Records supplied:
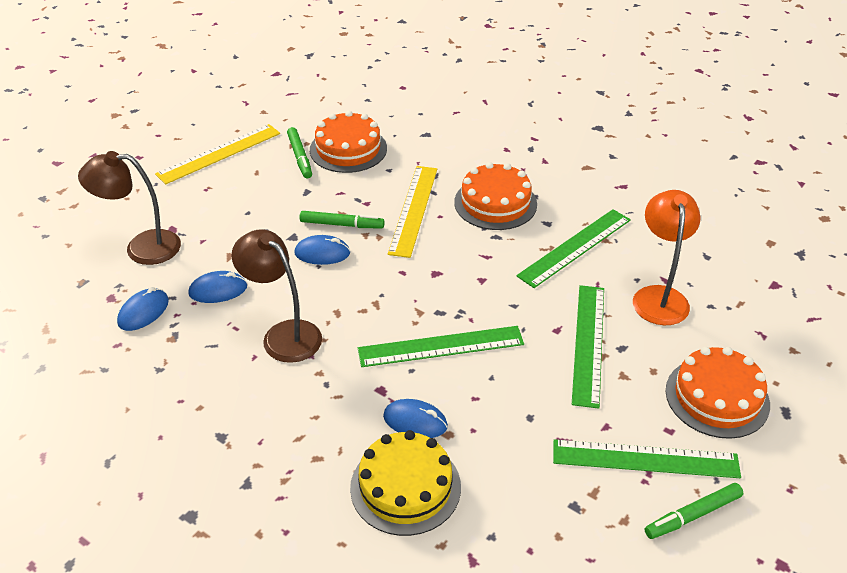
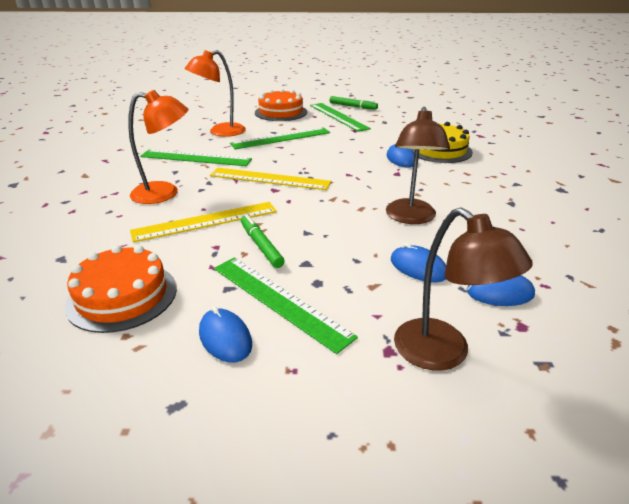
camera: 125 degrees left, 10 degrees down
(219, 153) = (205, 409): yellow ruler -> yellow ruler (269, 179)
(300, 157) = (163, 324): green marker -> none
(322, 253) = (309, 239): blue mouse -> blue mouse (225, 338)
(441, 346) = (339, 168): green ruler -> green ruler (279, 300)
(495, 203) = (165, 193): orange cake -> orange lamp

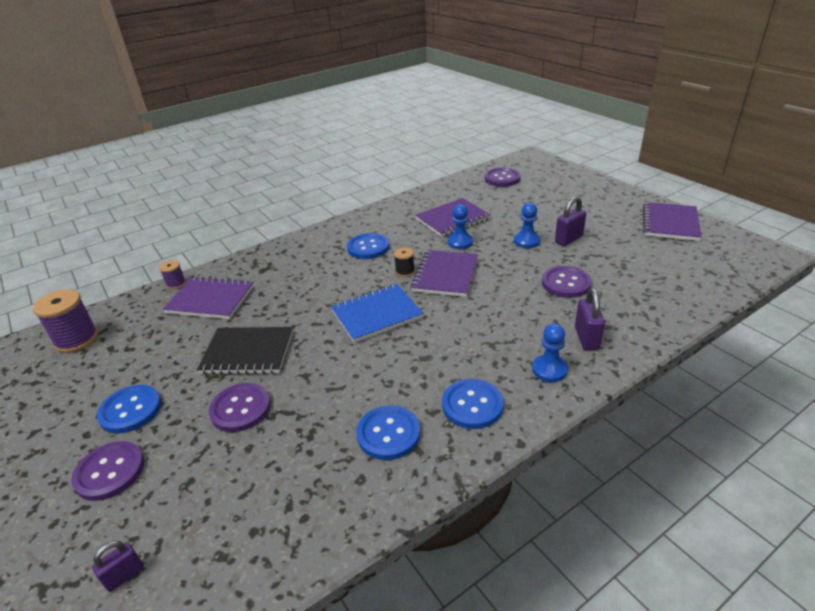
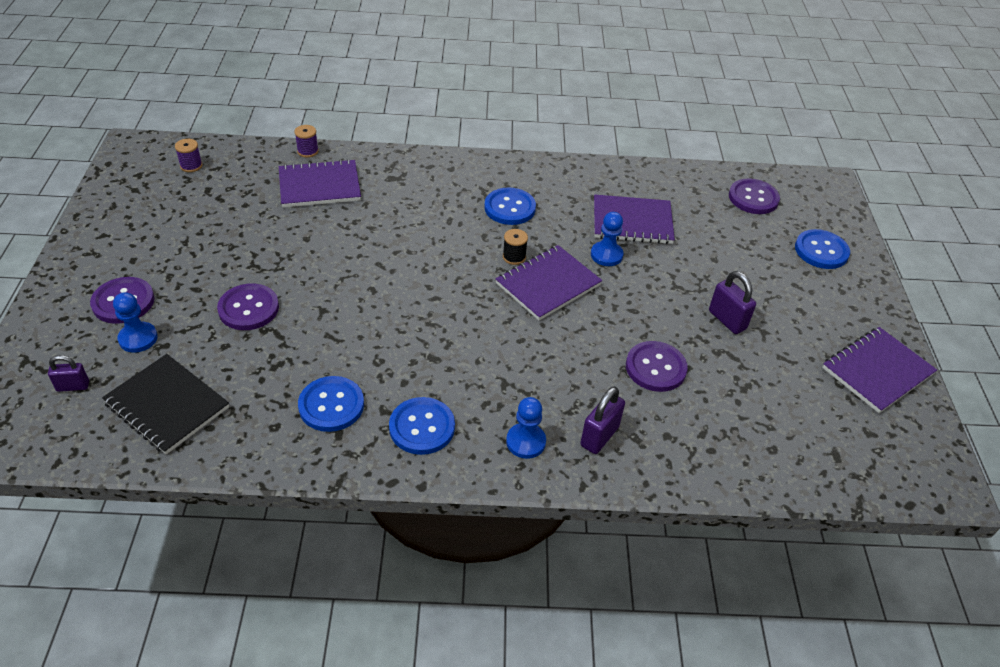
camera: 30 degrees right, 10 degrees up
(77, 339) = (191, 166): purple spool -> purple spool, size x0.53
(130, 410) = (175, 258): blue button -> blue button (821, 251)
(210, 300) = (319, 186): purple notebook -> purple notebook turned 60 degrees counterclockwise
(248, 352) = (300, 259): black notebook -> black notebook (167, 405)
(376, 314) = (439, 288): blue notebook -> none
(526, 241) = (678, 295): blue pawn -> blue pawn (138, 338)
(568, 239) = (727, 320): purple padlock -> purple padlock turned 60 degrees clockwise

Activity:
Search the data above for the string "notebook". Report every line where it is found.

Response for this exercise:
(210, 300) = (319, 186): purple notebook -> purple notebook turned 60 degrees counterclockwise
(248, 352) = (300, 259): black notebook -> black notebook (167, 405)
(376, 314) = (439, 288): blue notebook -> none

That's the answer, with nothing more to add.